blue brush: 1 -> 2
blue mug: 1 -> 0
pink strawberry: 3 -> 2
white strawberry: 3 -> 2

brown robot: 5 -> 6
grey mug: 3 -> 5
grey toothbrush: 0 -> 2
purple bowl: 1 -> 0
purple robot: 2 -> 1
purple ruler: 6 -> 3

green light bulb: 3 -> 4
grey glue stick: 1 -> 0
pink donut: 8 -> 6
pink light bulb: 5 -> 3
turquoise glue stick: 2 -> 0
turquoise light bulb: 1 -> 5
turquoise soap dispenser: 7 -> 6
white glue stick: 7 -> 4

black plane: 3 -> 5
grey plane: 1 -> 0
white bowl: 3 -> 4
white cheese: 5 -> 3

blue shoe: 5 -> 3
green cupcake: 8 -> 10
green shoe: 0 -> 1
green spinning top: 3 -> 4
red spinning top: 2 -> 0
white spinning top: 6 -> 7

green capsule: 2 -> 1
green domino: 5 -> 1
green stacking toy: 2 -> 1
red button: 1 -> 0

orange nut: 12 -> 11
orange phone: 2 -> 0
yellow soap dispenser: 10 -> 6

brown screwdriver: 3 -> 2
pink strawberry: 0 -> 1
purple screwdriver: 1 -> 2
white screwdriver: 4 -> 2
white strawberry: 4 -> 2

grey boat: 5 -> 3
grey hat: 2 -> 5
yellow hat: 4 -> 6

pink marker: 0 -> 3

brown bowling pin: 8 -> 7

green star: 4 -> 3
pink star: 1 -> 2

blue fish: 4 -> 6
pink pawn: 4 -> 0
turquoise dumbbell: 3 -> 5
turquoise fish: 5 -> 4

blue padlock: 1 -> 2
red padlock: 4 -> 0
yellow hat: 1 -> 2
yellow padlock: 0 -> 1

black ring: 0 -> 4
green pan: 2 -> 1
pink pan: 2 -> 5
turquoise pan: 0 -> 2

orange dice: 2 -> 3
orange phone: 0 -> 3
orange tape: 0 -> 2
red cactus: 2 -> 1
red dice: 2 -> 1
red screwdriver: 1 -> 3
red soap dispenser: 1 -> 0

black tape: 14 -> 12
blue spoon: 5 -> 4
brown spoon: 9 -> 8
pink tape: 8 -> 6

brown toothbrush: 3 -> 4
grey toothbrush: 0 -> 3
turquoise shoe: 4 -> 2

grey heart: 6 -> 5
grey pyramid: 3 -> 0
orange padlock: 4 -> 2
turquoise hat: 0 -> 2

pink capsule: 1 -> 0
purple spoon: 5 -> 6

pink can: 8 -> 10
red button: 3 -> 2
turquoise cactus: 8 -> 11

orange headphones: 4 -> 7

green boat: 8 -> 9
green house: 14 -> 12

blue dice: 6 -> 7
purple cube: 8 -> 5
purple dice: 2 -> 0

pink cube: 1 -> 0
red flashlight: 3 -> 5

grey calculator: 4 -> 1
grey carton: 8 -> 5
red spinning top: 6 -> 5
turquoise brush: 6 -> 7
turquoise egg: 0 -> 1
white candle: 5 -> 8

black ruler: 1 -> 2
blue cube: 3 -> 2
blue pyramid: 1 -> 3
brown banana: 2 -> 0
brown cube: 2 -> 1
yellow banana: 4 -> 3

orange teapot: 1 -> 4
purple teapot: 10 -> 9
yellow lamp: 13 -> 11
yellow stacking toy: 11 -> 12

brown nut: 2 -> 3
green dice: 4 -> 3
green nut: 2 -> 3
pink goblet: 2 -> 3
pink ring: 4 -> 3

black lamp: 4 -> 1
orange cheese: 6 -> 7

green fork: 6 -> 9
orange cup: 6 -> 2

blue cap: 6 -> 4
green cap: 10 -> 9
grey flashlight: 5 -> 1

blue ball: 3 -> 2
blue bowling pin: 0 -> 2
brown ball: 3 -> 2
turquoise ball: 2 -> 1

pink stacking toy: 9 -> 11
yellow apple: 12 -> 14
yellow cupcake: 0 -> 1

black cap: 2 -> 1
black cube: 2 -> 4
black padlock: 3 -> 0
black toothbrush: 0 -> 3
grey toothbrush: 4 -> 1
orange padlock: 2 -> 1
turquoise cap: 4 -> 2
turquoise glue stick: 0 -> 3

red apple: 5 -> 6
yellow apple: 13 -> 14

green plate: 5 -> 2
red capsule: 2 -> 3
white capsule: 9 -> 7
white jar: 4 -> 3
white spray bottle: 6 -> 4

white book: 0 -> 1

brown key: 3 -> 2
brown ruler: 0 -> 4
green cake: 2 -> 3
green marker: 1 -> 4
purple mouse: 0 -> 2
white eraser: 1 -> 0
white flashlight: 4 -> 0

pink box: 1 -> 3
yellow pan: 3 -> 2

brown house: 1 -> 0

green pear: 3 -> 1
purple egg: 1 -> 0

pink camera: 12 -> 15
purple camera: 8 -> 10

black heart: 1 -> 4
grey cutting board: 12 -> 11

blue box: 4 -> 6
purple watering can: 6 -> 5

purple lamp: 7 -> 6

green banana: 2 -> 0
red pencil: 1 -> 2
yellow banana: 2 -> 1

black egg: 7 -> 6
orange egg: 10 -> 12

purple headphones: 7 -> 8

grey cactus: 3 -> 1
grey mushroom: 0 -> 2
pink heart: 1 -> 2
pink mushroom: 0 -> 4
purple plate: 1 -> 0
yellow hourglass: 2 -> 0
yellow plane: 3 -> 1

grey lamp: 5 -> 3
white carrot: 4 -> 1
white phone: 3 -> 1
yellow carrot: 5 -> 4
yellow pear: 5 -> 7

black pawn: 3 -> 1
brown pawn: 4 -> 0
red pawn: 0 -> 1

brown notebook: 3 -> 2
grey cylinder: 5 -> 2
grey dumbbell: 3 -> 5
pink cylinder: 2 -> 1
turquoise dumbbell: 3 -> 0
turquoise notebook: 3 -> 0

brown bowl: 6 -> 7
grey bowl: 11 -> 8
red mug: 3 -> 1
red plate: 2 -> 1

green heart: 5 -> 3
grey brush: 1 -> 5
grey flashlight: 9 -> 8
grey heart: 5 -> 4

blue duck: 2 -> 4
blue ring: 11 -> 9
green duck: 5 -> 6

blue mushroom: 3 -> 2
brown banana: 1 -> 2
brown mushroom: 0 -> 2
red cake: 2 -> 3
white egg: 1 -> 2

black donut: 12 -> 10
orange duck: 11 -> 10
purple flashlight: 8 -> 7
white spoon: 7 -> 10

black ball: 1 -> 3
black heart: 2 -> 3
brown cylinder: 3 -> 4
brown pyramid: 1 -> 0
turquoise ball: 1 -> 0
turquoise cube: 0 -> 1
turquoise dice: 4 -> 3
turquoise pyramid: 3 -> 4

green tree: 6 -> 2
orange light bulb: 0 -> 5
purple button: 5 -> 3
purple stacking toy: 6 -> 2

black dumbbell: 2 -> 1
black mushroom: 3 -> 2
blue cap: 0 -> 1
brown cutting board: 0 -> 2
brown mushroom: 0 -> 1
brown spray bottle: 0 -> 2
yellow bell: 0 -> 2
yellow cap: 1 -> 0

******************************

WORK TASK: Write the entries out once more, exactly as they appear.

RESULT BELOW:
blue brush: 1 -> 2
blue mug: 1 -> 0
pink strawberry: 3 -> 2
white strawberry: 3 -> 2

brown robot: 5 -> 6
grey mug: 3 -> 5
grey toothbrush: 0 -> 2
purple bowl: 1 -> 0
purple robot: 2 -> 1
purple ruler: 6 -> 3

green light bulb: 3 -> 4
grey glue stick: 1 -> 0
pink donut: 8 -> 6
pink light bulb: 5 -> 3
turquoise glue stick: 2 -> 0
turquoise light bulb: 1 -> 5
turquoise soap dispenser: 7 -> 6
white glue stick: 7 -> 4

black plane: 3 -> 5
grey plane: 1 -> 0
white bowl: 3 -> 4
white cheese: 5 -> 3

blue shoe: 5 -> 3
green cupcake: 8 -> 10
green shoe: 0 -> 1
green spinning top: 3 -> 4
red spinning top: 2 -> 0
white spinning top: 6 -> 7

green capsule: 2 -> 1
green domino: 5 -> 1
green stacking toy: 2 -> 1
red button: 1 -> 0

orange nut: 12 -> 11
orange phone: 2 -> 0
yellow soap dispenser: 10 -> 6

brown screwdriver: 3 -> 2
pink strawberry: 0 -> 1
purple screwdriver: 1 -> 2
white screwdriver: 4 -> 2
white strawberry: 4 -> 2

grey boat: 5 -> 3
grey hat: 2 -> 5
yellow hat: 4 -> 6

pink marker: 0 -> 3

brown bowling pin: 8 -> 7

green star: 4 -> 3
pink star: 1 -> 2

blue fish: 4 -> 6
pink pawn: 4 -> 0
turquoise dumbbell: 3 -> 5
turquoise fish: 5 -> 4

blue padlock: 1 -> 2
red padlock: 4 -> 0
yellow hat: 1 -> 2
yellow padlock: 0 -> 1

black ring: 0 -> 4
green pan: 2 -> 1
pink pan: 2 -> 5
turquoise pan: 0 -> 2

orange dice: 2 -> 3
orange phone: 0 -> 3
orange tape: 0 -> 2
red cactus: 2 -> 1
red dice: 2 -> 1
red screwdriver: 1 -> 3
red soap dispenser: 1 -> 0

black tape: 14 -> 12
blue spoon: 5 -> 4
brown spoon: 9 -> 8
pink tape: 8 -> 6

brown toothbrush: 3 -> 4
grey toothbrush: 0 -> 3
turquoise shoe: 4 -> 2

grey heart: 6 -> 5
grey pyramid: 3 -> 0
orange padlock: 4 -> 2
turquoise hat: 0 -> 2

pink capsule: 1 -> 0
purple spoon: 5 -> 6

pink can: 8 -> 10
red button: 3 -> 2
turquoise cactus: 8 -> 11

orange headphones: 4 -> 7

green boat: 8 -> 9
green house: 14 -> 12

blue dice: 6 -> 7
purple cube: 8 -> 5
purple dice: 2 -> 0

pink cube: 1 -> 0
red flashlight: 3 -> 5

grey calculator: 4 -> 1
grey carton: 8 -> 5
red spinning top: 6 -> 5
turquoise brush: 6 -> 7
turquoise egg: 0 -> 1
white candle: 5 -> 8

black ruler: 1 -> 2
blue cube: 3 -> 2
blue pyramid: 1 -> 3
brown banana: 2 -> 0
brown cube: 2 -> 1
yellow banana: 4 -> 3

orange teapot: 1 -> 4
purple teapot: 10 -> 9
yellow lamp: 13 -> 11
yellow stacking toy: 11 -> 12

brown nut: 2 -> 3
green dice: 4 -> 3
green nut: 2 -> 3
pink goblet: 2 -> 3
pink ring: 4 -> 3

black lamp: 4 -> 1
orange cheese: 6 -> 7

green fork: 6 -> 9
orange cup: 6 -> 2

blue cap: 6 -> 4
green cap: 10 -> 9
grey flashlight: 5 -> 1

blue ball: 3 -> 2
blue bowling pin: 0 -> 2
brown ball: 3 -> 2
turquoise ball: 2 -> 1

pink stacking toy: 9 -> 11
yellow apple: 12 -> 14
yellow cupcake: 0 -> 1

black cap: 2 -> 1
black cube: 2 -> 4
black padlock: 3 -> 0
black toothbrush: 0 -> 3
grey toothbrush: 4 -> 1
orange padlock: 2 -> 1
turquoise cap: 4 -> 2
turquoise glue stick: 0 -> 3

red apple: 5 -> 6
yellow apple: 13 -> 14

green plate: 5 -> 2
red capsule: 2 -> 3
white capsule: 9 -> 7
white jar: 4 -> 3
white spray bottle: 6 -> 4

white book: 0 -> 1

brown key: 3 -> 2
brown ruler: 0 -> 4
green cake: 2 -> 3
green marker: 1 -> 4
purple mouse: 0 -> 2
white eraser: 1 -> 0
white flashlight: 4 -> 0

pink box: 1 -> 3
yellow pan: 3 -> 2

brown house: 1 -> 0

green pear: 3 -> 1
purple egg: 1 -> 0

pink camera: 12 -> 15
purple camera: 8 -> 10

black heart: 1 -> 4
grey cutting board: 12 -> 11

blue box: 4 -> 6
purple watering can: 6 -> 5

purple lamp: 7 -> 6

green banana: 2 -> 0
red pencil: 1 -> 2
yellow banana: 2 -> 1

black egg: 7 -> 6
orange egg: 10 -> 12

purple headphones: 7 -> 8

grey cactus: 3 -> 1
grey mushroom: 0 -> 2
pink heart: 1 -> 2
pink mushroom: 0 -> 4
purple plate: 1 -> 0
yellow hourglass: 2 -> 0
yellow plane: 3 -> 1

grey lamp: 5 -> 3
white carrot: 4 -> 1
white phone: 3 -> 1
yellow carrot: 5 -> 4
yellow pear: 5 -> 7

black pawn: 3 -> 1
brown pawn: 4 -> 0
red pawn: 0 -> 1

brown notebook: 3 -> 2
grey cylinder: 5 -> 2
grey dumbbell: 3 -> 5
pink cylinder: 2 -> 1
turquoise dumbbell: 3 -> 0
turquoise notebook: 3 -> 0

brown bowl: 6 -> 7
grey bowl: 11 -> 8
red mug: 3 -> 1
red plate: 2 -> 1

green heart: 5 -> 3
grey brush: 1 -> 5
grey flashlight: 9 -> 8
grey heart: 5 -> 4

blue duck: 2 -> 4
blue ring: 11 -> 9
green duck: 5 -> 6

blue mushroom: 3 -> 2
brown banana: 1 -> 2
brown mushroom: 0 -> 2
red cake: 2 -> 3
white egg: 1 -> 2

black donut: 12 -> 10
orange duck: 11 -> 10
purple flashlight: 8 -> 7
white spoon: 7 -> 10

black ball: 1 -> 3
black heart: 2 -> 3
brown cylinder: 3 -> 4
brown pyramid: 1 -> 0
turquoise ball: 1 -> 0
turquoise cube: 0 -> 1
turquoise dice: 4 -> 3
turquoise pyramid: 3 -> 4

green tree: 6 -> 2
orange light bulb: 0 -> 5
purple button: 5 -> 3
purple stacking toy: 6 -> 2

black dumbbell: 2 -> 1
black mushroom: 3 -> 2
blue cap: 0 -> 1
brown cutting board: 0 -> 2
brown mushroom: 0 -> 1
brown spray bottle: 0 -> 2
yellow bell: 0 -> 2
yellow cap: 1 -> 0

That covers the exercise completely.